Problem statement:
When the string "verde" occurs in a line of the records, show that line.

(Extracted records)

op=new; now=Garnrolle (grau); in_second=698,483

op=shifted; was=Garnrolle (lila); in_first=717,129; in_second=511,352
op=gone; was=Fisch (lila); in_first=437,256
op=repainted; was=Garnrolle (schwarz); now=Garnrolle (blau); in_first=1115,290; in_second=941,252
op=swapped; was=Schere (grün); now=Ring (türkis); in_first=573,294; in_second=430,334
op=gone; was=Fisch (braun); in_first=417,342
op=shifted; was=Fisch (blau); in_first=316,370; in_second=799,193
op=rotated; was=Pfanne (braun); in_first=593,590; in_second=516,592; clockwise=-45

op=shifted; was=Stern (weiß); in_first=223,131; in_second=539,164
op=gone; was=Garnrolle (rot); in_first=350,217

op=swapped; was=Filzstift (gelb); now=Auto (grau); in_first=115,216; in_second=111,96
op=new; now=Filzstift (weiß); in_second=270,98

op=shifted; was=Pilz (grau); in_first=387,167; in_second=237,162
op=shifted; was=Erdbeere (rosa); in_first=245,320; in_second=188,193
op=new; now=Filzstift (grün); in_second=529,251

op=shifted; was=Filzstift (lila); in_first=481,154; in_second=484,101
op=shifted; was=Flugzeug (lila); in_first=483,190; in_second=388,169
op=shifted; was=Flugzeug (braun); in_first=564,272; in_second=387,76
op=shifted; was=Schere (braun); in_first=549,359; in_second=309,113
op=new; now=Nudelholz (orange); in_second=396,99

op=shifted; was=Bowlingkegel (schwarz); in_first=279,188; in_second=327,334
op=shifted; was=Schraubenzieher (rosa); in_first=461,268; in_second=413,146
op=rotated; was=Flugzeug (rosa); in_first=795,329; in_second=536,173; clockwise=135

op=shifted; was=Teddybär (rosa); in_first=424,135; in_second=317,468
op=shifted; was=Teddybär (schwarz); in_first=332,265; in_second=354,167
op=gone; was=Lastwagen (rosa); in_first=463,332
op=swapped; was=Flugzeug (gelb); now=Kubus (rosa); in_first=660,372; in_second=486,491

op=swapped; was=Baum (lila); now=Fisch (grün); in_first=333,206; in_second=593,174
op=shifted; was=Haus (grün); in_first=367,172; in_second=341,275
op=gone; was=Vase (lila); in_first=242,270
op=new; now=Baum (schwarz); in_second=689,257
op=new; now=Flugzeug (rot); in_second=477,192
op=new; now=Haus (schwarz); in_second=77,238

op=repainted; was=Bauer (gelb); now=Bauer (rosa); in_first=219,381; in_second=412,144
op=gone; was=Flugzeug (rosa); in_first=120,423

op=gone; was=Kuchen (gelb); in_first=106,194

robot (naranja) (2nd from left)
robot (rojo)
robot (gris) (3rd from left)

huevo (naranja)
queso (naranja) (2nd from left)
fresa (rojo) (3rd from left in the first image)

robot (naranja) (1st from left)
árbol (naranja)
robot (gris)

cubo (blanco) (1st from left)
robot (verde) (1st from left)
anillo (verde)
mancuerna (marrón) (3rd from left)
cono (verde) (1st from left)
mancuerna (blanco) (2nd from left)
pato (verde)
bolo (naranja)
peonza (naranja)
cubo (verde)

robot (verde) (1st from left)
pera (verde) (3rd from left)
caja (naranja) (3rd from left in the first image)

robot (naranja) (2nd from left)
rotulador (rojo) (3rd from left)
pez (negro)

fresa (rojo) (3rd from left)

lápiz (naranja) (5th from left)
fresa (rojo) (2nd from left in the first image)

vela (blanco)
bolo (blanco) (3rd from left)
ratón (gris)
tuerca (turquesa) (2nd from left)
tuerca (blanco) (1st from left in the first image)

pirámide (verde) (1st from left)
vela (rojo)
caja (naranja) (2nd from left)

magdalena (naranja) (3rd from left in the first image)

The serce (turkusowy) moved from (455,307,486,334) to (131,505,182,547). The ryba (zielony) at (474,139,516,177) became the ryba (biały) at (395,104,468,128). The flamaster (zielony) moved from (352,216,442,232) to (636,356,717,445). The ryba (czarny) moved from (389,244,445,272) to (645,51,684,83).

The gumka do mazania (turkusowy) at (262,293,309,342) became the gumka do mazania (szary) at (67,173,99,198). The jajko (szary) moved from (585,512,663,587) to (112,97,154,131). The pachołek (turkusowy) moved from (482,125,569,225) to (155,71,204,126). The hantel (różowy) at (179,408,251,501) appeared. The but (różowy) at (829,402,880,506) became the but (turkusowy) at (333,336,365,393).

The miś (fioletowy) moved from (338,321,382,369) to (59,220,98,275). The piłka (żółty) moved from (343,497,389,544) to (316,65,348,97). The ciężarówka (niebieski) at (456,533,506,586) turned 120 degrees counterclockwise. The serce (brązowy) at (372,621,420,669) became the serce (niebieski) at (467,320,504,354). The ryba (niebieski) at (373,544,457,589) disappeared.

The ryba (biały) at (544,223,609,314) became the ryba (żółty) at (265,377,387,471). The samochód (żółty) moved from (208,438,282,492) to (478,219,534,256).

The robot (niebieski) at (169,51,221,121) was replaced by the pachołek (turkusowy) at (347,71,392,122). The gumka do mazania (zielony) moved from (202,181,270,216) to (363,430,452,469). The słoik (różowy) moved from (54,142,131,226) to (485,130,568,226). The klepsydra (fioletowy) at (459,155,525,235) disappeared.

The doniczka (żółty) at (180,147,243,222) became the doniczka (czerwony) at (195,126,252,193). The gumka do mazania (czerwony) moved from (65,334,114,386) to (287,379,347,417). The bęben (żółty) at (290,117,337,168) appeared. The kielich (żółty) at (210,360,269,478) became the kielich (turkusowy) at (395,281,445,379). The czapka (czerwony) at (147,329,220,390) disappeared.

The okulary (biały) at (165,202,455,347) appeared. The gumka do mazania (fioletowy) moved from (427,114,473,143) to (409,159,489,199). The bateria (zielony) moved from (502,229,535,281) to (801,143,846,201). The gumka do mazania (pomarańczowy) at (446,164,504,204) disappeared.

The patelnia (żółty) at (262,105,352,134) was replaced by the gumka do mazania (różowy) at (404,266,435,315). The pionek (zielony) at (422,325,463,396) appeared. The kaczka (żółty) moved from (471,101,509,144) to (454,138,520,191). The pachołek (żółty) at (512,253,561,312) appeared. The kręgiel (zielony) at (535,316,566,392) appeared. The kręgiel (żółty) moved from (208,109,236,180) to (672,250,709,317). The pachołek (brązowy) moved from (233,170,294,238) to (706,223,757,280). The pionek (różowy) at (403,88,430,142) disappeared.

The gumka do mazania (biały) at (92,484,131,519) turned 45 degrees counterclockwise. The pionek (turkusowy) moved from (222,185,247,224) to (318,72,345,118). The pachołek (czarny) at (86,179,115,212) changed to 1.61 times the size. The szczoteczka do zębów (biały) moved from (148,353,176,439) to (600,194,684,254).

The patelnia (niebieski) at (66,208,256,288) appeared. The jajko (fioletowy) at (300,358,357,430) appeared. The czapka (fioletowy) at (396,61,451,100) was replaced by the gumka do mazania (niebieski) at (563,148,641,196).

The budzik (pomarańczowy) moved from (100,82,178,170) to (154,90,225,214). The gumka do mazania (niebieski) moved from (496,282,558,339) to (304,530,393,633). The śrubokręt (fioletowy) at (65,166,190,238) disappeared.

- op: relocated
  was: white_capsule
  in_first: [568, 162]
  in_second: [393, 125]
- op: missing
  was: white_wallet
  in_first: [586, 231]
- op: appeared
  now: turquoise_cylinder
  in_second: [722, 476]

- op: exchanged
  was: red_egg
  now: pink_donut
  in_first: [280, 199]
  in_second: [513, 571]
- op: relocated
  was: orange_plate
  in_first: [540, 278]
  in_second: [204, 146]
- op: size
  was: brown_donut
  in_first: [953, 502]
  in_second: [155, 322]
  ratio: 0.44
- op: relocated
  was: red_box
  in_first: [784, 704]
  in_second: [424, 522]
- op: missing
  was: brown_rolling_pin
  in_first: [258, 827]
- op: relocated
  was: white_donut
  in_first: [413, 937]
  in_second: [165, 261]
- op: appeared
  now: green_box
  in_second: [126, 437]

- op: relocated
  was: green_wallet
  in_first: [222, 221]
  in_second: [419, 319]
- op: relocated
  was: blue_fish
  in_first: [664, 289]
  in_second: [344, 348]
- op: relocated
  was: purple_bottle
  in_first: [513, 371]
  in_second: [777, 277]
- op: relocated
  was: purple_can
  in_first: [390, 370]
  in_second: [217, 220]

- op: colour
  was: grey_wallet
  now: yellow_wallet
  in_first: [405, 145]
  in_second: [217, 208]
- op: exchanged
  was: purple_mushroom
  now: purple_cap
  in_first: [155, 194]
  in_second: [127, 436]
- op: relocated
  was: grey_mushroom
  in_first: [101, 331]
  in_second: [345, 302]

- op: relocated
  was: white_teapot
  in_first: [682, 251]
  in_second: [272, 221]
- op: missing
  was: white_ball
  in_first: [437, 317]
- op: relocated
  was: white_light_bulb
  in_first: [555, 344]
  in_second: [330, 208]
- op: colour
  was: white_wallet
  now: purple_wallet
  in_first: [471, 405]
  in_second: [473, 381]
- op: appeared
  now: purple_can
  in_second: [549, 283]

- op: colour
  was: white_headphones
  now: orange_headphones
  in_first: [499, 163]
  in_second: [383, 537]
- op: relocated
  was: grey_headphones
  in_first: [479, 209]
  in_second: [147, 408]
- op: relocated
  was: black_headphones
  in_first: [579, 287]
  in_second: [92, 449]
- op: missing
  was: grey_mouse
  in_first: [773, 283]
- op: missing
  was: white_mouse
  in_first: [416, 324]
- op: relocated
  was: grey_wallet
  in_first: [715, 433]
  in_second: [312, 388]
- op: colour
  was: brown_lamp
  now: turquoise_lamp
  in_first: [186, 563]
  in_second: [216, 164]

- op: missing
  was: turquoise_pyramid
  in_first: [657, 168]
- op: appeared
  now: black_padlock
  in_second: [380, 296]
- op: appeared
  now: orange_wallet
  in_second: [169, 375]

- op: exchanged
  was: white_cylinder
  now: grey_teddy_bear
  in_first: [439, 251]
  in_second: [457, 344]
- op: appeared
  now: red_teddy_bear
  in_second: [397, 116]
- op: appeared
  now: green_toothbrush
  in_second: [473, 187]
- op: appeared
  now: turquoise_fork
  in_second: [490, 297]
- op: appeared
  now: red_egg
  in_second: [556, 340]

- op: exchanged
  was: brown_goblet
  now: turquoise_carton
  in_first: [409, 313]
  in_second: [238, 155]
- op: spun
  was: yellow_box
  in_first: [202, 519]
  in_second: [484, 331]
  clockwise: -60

Answer below:
robot (verde) (1st from left)
anillo (verde)
cono (verde) (1st from left)
pato (verde)
cubo (verde)
robot (verde) (1st from left)
pera (verde) (3rd from left)
pirámide (verde) (1st from left)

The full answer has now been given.